» **WHAT THE TASK ASKS**: Quote the records in full and leave their pictures out.
--- INFORMATION SHOWN Enclosed Below ---
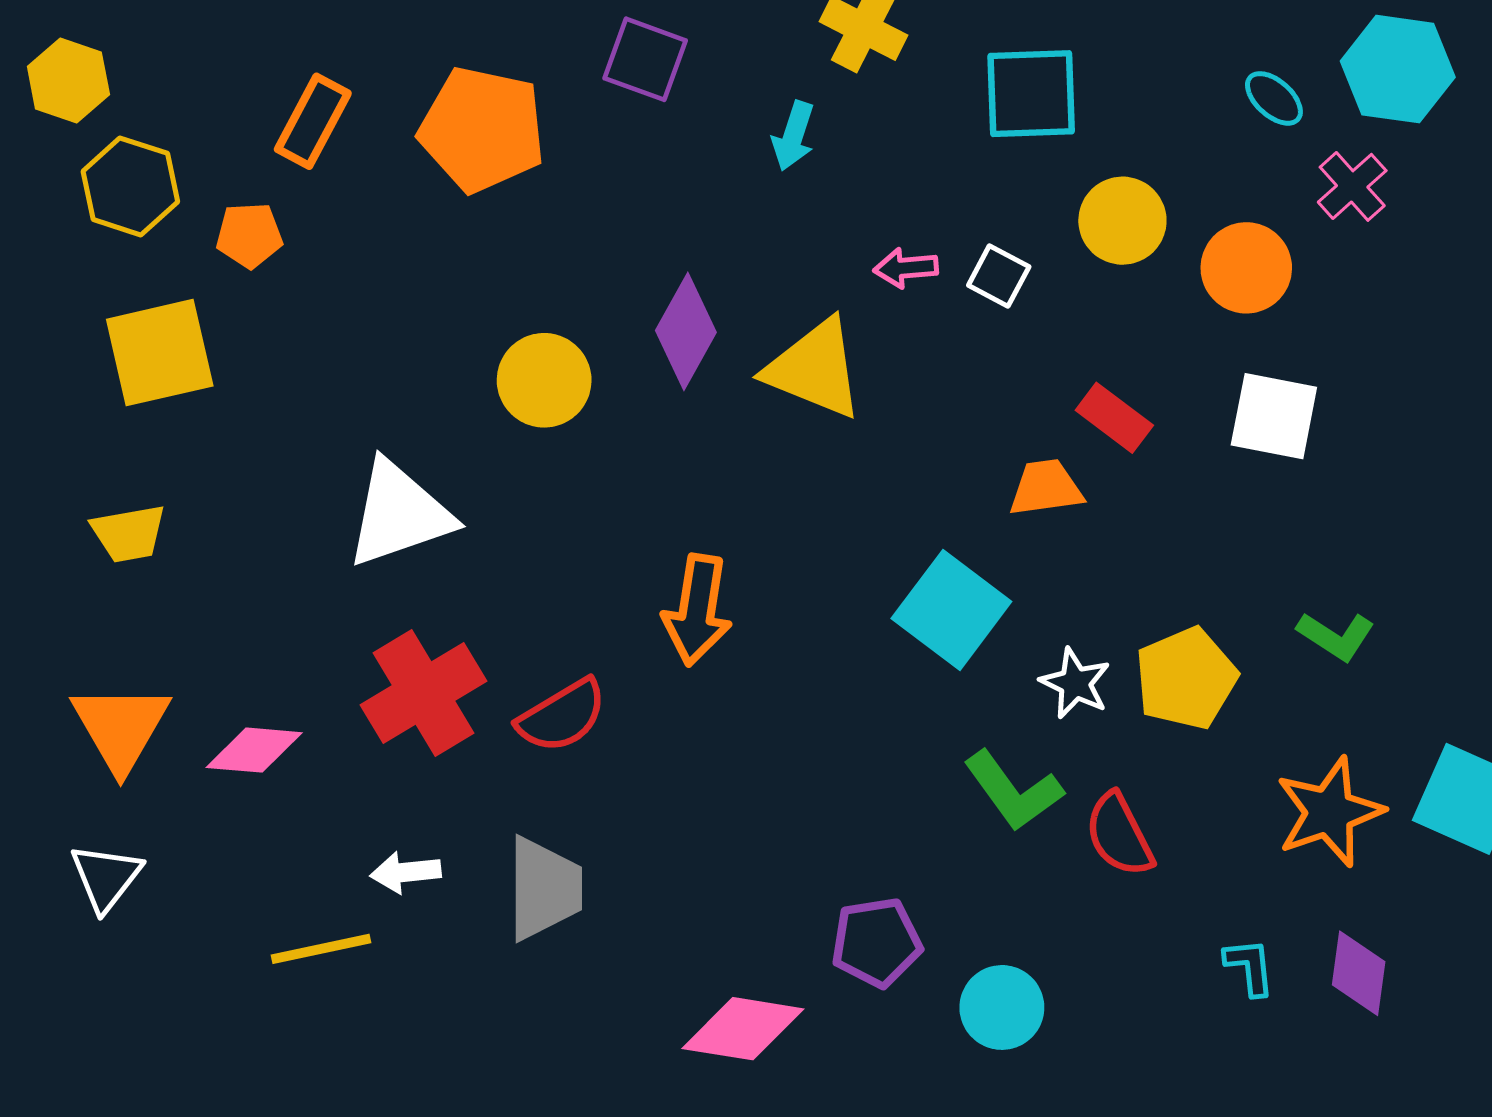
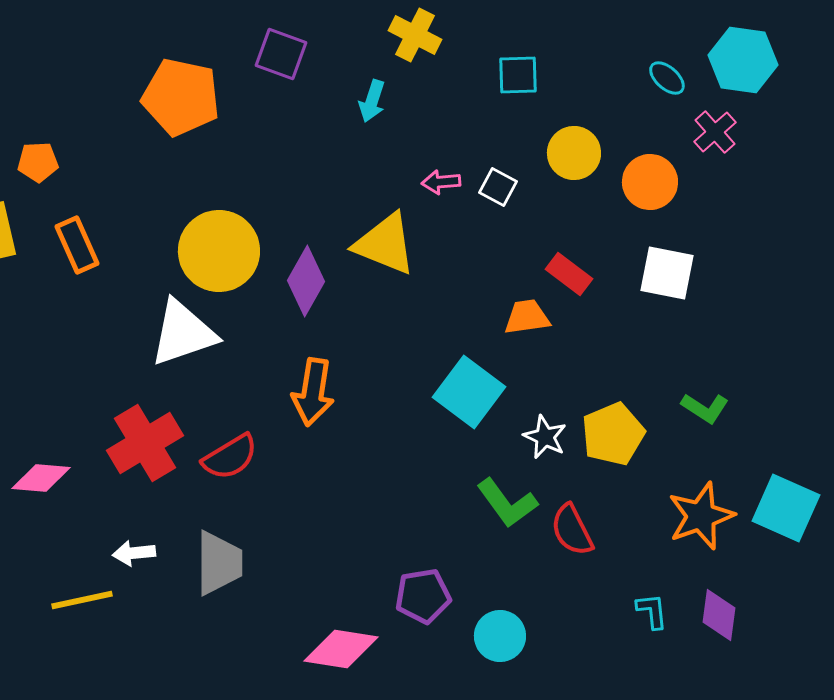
cyan square: (1031, 94) -> (518, 75), size x0.7
orange rectangle: (313, 121) -> (77, 245), moved, turned -52
purple diamond: (686, 331) -> (306, 281), moved
yellow circle: (544, 380) -> (219, 251), size x1.4
white triangle: (399, 514) -> (183, 333), moved

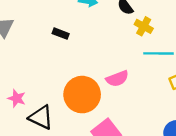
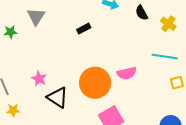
yellow cross: (144, 26) -> (168, 24), moved
black rectangle: (61, 34) -> (84, 29), turned -56

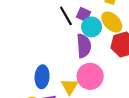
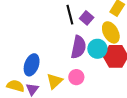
cyan circle: (92, 27) -> (97, 49), moved
pink circle: (90, 76) -> (76, 77), size x0.6

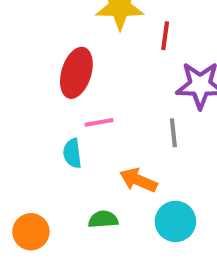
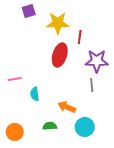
red ellipse: (76, 73) -> (60, 55), moved
pink line: (99, 122) -> (15, 79), moved
gray line: (173, 133) -> (92, 85), moved

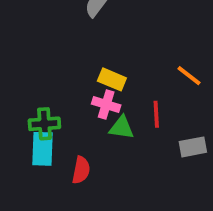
--- End of Enclosed INFORMATION SHOWN ---
» **ANSWER**:
cyan square: (1031, 94) -> (518, 75), size x0.7
orange rectangle: (313, 121) -> (77, 245), moved, turned -52
purple diamond: (686, 331) -> (306, 281), moved
yellow circle: (544, 380) -> (219, 251), size x1.4
white triangle: (399, 514) -> (183, 333), moved

yellow cross: (144, 26) -> (168, 24), moved
black rectangle: (61, 34) -> (84, 29), turned -56

cyan circle: (92, 27) -> (97, 49), moved
pink circle: (90, 76) -> (76, 77), size x0.6

red ellipse: (76, 73) -> (60, 55), moved
pink line: (99, 122) -> (15, 79), moved
gray line: (173, 133) -> (92, 85), moved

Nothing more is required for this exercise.